AIM OF THE TASK: Retype the tail of the data exactly, starting at the line containing "IC2 pin RST: none -> COM" and stopping at the last line.

DATA EXTRACTS:
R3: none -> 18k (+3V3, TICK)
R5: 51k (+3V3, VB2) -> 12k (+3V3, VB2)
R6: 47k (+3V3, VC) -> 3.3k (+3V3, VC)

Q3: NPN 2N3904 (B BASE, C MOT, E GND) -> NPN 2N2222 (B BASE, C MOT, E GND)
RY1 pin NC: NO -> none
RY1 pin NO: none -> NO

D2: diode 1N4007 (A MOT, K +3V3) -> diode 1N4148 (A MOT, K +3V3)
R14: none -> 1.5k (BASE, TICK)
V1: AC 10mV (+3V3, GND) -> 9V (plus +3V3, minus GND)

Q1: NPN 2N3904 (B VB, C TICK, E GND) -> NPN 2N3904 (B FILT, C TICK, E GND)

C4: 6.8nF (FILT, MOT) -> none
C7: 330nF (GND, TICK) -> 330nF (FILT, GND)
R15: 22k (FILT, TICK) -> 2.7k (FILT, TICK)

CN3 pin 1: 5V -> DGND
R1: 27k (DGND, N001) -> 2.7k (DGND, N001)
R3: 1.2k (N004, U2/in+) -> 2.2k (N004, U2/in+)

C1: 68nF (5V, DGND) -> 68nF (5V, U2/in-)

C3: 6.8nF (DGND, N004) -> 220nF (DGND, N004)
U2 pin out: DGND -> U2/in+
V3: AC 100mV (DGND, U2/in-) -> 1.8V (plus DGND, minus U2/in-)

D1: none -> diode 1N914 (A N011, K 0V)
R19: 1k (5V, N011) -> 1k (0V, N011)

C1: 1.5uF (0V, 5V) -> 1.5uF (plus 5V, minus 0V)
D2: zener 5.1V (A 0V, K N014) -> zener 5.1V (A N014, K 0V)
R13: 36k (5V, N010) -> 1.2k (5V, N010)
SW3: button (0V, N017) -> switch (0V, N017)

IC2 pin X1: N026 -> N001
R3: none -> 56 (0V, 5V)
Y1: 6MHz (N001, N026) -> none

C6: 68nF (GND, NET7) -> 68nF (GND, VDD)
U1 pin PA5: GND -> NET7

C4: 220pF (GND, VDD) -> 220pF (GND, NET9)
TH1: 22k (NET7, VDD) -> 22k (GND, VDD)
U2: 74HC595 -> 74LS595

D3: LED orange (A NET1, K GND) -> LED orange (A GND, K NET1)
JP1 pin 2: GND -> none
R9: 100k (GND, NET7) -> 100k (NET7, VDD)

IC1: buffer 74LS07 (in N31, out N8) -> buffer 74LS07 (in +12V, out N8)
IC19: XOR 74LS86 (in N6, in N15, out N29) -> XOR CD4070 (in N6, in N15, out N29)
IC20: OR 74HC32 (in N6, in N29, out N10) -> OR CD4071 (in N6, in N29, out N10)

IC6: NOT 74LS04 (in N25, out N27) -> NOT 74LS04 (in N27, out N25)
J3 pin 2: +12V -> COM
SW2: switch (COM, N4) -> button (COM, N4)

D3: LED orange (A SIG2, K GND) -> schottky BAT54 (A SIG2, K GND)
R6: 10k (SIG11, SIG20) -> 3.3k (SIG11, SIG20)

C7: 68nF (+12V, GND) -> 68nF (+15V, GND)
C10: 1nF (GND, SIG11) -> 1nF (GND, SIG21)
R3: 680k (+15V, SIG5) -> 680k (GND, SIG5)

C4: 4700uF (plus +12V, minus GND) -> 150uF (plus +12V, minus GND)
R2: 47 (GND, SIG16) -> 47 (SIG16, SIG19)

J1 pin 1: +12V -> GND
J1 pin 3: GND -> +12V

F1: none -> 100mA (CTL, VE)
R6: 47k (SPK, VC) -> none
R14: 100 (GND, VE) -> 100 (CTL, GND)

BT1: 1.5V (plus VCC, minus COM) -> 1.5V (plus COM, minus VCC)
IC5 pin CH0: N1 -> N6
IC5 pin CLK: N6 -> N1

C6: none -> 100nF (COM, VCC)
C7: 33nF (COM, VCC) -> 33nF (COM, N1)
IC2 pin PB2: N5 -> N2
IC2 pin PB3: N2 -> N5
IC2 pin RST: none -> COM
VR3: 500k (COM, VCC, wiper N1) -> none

FINAL ANSWER:
IC2 pin RST: none -> COM
VR3: 500k (COM, VCC, wiper N1) -> none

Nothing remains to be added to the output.